*Dataset excerpts*.
....

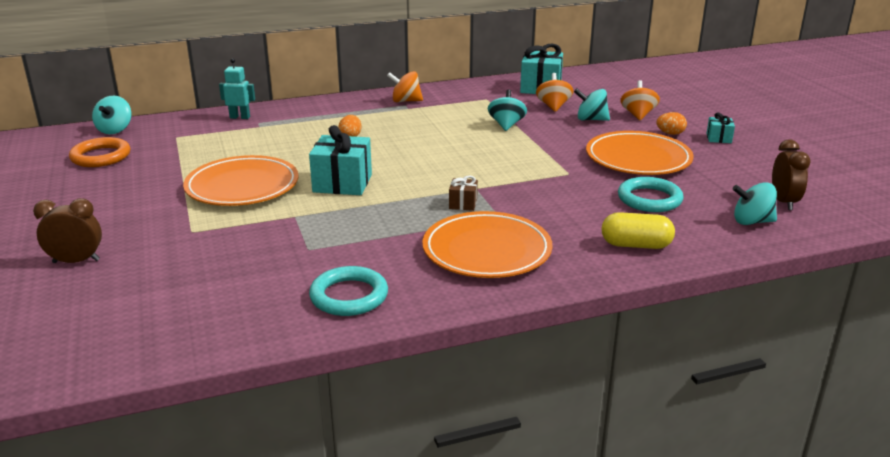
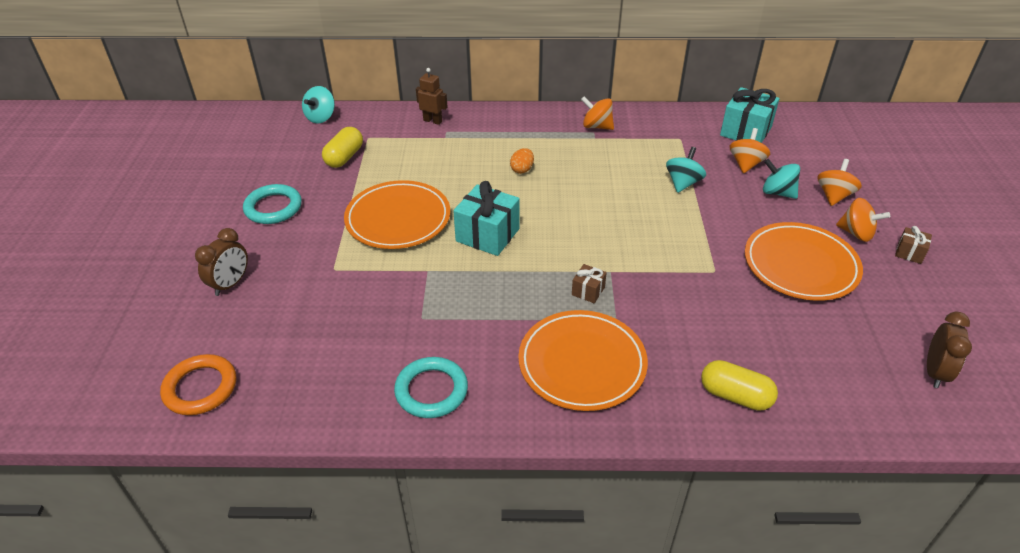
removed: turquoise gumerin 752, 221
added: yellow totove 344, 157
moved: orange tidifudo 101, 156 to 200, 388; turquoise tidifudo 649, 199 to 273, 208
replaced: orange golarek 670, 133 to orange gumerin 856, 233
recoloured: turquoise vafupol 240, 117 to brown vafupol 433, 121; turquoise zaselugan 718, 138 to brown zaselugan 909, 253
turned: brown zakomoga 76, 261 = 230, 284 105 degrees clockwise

....

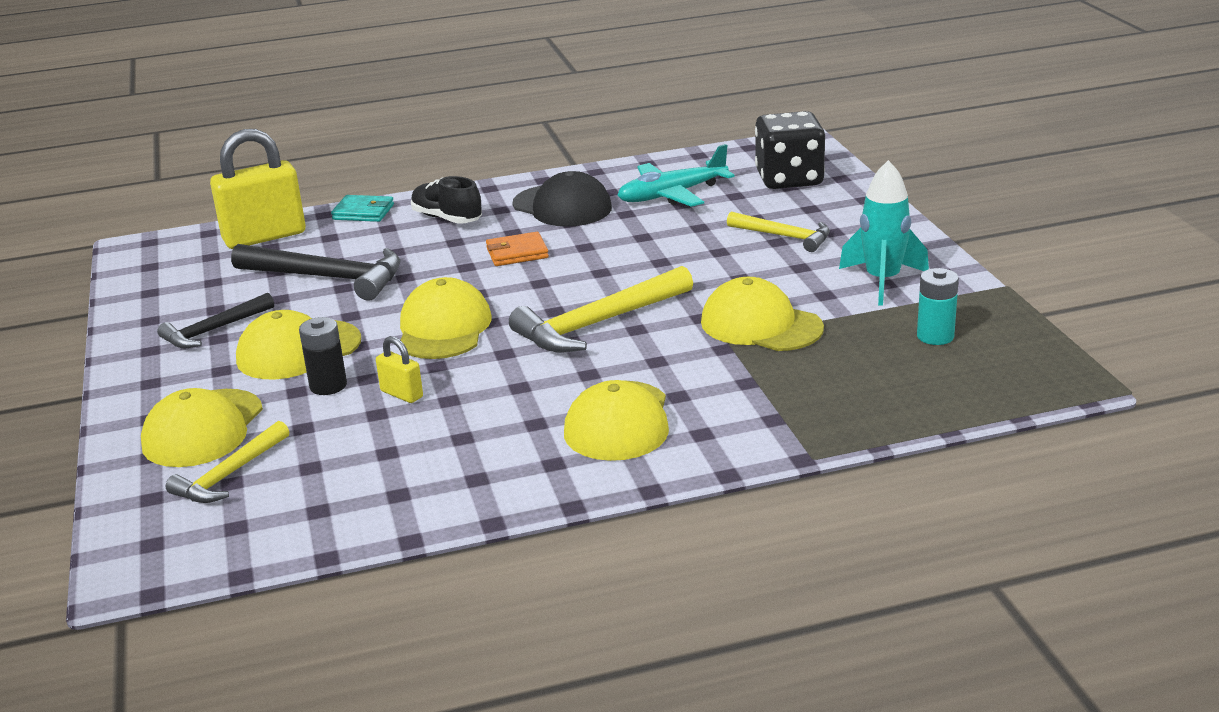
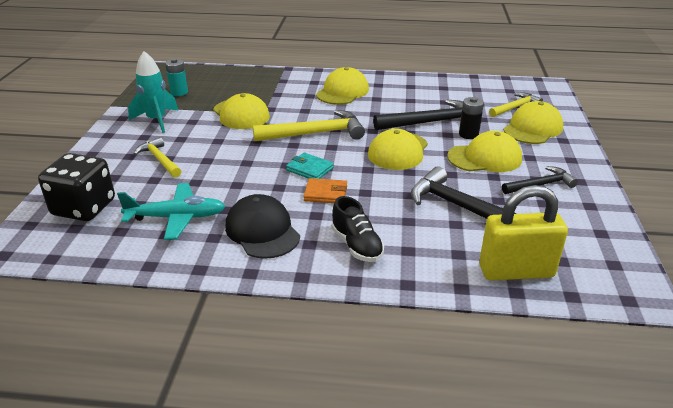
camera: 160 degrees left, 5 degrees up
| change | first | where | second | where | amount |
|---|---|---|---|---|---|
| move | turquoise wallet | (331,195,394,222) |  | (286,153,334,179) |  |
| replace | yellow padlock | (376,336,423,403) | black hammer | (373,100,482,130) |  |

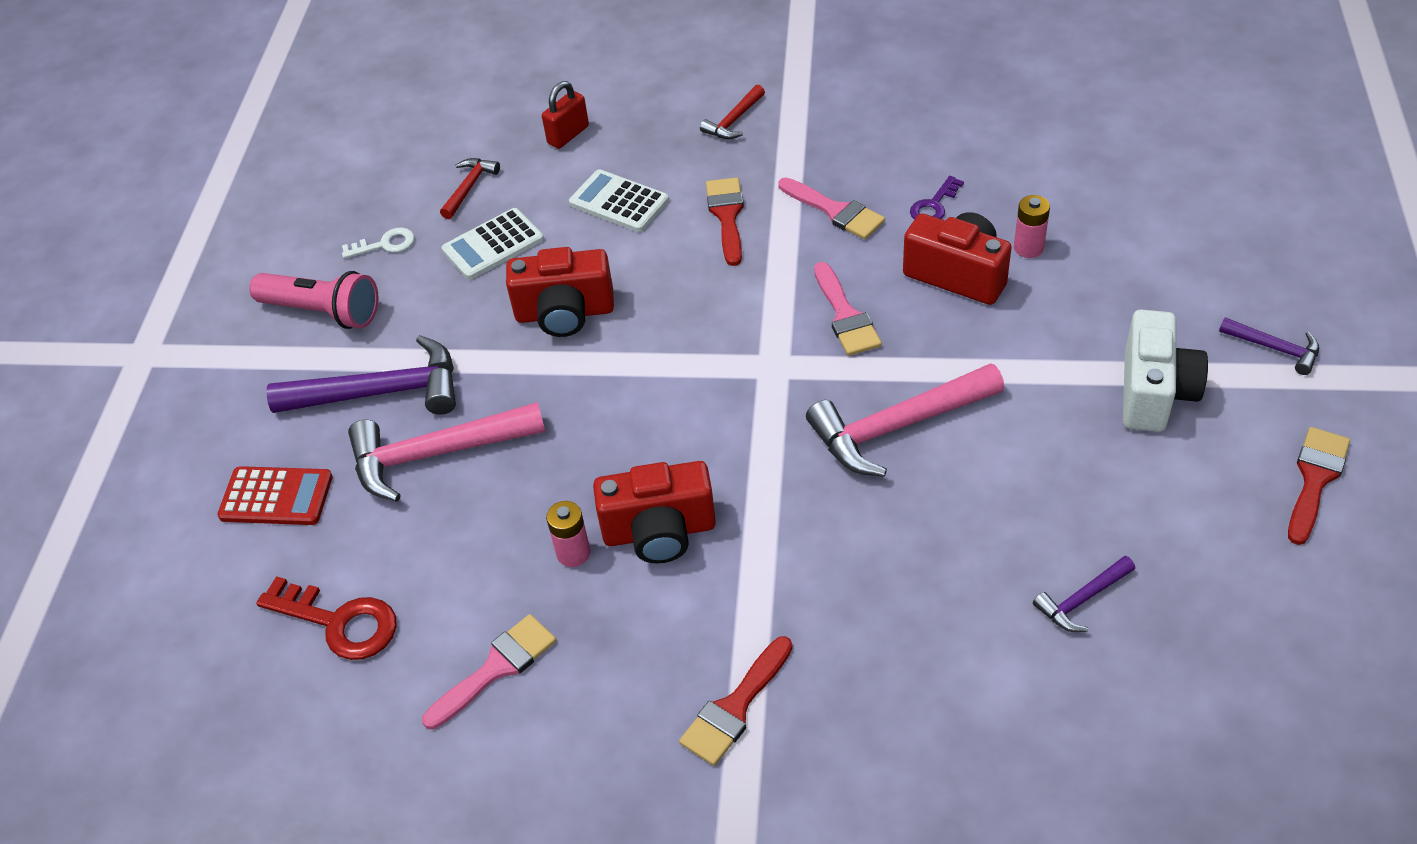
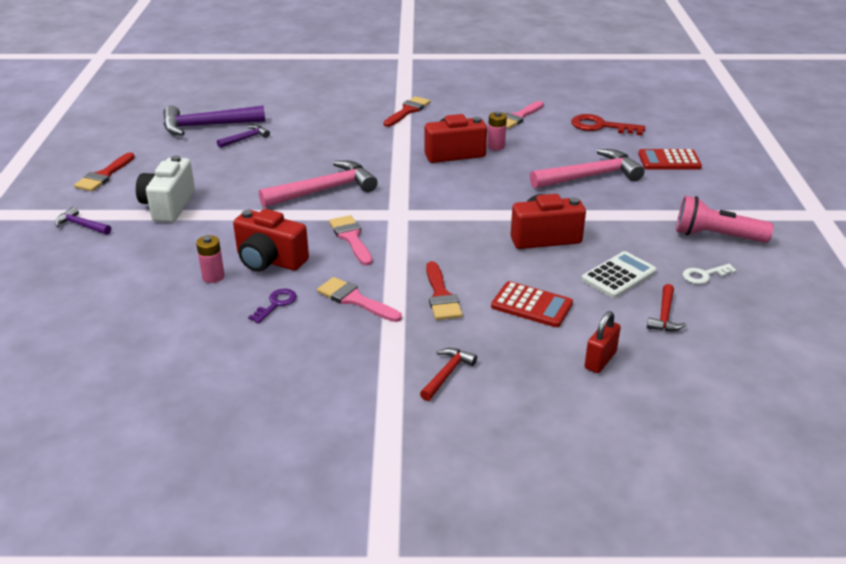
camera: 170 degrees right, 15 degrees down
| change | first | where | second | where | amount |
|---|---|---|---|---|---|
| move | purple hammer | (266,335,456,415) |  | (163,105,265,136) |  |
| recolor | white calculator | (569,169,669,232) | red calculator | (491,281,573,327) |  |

....

Which lines run from the one holding "camera: 160 degrees left, 5 degrees up" through the one holding "move | turquoise" in the records above? Repeat them exactly, both included, and nothing more.

camera: 160 degrees left, 5 degrees up
| change | first | where | second | where | amount |
|---|---|---|---|---|---|
| move | turquoise wallet | (331,195,394,222) |  | (286,153,334,179) |  |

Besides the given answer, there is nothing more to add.